Data rows:
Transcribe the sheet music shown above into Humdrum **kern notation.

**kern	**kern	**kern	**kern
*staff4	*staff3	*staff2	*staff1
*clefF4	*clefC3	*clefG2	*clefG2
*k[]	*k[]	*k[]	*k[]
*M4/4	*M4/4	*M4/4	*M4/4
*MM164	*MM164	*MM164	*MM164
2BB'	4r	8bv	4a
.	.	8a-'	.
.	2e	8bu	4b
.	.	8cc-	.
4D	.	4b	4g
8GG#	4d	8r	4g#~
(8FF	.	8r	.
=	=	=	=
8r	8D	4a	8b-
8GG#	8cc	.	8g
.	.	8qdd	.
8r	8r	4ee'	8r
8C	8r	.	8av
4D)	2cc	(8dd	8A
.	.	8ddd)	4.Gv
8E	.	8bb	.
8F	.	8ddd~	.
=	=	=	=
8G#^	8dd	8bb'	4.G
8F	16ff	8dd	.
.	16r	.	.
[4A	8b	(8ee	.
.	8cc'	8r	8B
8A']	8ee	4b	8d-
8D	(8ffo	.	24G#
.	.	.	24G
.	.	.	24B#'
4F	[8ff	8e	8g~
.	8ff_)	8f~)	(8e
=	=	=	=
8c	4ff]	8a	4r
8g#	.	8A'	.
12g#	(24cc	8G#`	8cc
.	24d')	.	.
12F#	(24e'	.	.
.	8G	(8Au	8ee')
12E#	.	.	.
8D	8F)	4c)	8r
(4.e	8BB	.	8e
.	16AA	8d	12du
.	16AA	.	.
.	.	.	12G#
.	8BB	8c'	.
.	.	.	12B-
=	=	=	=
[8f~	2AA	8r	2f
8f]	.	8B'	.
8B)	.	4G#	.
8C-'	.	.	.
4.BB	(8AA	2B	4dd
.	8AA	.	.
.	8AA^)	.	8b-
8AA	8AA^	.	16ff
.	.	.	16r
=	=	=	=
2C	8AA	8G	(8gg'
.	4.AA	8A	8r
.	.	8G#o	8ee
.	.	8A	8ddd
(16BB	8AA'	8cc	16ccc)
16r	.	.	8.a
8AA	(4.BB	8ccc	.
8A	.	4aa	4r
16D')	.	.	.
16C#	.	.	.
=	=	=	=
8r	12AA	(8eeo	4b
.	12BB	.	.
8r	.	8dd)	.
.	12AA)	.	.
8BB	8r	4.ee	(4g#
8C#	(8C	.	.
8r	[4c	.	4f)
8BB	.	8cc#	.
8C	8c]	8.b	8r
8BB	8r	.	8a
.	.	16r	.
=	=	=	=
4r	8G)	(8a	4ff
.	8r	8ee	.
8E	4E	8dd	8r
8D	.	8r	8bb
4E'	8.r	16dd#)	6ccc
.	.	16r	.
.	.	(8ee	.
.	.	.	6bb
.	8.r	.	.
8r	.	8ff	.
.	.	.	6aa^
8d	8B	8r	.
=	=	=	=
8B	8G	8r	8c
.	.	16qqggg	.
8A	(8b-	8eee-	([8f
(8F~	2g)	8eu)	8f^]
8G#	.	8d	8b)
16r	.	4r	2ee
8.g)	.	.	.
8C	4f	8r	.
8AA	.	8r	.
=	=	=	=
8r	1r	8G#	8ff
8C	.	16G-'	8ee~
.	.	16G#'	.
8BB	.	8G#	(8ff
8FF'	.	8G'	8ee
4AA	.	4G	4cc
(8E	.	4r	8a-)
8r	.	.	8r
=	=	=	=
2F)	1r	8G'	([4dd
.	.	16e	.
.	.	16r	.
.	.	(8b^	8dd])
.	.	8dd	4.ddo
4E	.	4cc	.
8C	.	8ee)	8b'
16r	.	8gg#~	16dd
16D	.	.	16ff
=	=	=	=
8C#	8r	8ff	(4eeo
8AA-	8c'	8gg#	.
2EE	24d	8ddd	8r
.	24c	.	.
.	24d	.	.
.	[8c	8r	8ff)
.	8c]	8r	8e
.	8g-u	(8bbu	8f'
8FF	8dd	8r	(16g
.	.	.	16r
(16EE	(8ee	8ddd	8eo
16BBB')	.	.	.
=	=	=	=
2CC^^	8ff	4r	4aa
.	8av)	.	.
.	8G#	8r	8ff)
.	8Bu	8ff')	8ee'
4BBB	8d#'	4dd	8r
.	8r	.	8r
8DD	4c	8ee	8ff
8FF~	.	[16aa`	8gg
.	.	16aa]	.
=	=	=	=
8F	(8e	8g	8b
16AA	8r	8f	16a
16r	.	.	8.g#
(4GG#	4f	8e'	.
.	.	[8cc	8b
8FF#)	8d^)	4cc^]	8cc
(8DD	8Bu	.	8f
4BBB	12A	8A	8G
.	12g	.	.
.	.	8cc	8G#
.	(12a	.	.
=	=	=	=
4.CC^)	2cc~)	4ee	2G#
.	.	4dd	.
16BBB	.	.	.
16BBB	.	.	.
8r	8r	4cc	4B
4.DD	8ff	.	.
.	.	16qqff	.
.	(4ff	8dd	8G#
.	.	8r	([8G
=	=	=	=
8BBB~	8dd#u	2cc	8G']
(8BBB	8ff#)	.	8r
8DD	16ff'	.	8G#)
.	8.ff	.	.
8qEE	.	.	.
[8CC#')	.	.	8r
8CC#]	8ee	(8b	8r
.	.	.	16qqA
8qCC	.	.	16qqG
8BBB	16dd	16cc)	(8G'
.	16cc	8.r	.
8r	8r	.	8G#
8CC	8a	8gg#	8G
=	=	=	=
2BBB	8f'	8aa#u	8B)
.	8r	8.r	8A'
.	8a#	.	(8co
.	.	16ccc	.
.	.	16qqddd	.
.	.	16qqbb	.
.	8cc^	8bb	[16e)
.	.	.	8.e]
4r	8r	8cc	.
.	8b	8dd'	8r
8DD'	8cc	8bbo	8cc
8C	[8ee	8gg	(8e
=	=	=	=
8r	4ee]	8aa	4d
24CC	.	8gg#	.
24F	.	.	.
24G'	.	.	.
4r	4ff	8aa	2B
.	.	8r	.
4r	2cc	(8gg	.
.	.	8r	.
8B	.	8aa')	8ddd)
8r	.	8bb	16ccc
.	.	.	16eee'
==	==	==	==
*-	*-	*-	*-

Exercise instructions: Identify every line in the records above that contains the string "kern", and copy each such line in full.

Answer to this task:
Transcribe the sheet music shown above into Humdrum **kern notation.
**kern	**kern	**kern	**kern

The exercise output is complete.